TASK STATEMENT: Keep only the lines of the material below that contain the word "degrees". Copy those lines.

BEGIN INPUT DATA

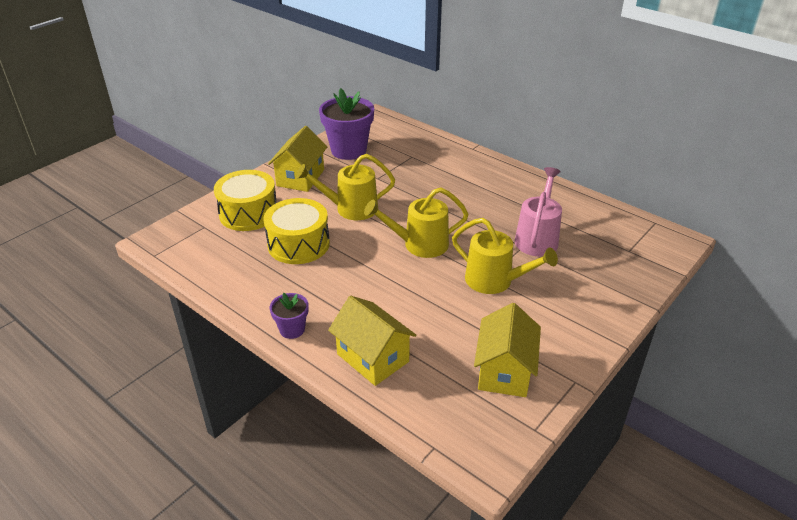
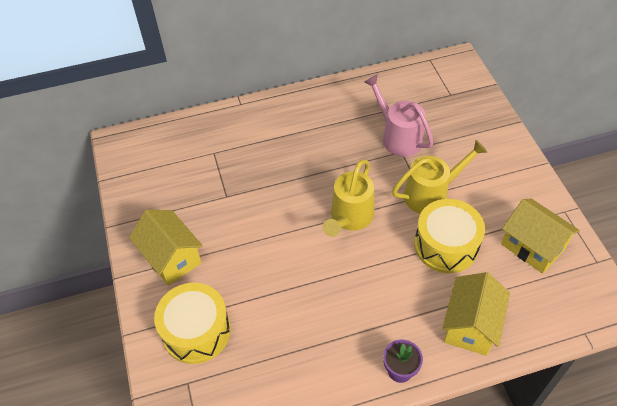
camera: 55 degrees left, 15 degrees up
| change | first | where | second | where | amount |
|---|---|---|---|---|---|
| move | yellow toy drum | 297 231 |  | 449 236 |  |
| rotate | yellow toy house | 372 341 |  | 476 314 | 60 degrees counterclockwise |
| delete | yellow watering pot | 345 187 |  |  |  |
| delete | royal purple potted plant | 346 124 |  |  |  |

END INPUT DATA

TASK SOLUTION:
camera: 55 degrees left, 15 degrees up
| rotate | yellow toy house | 372 341 |  | 476 314 | 60 degrees counterclockwise |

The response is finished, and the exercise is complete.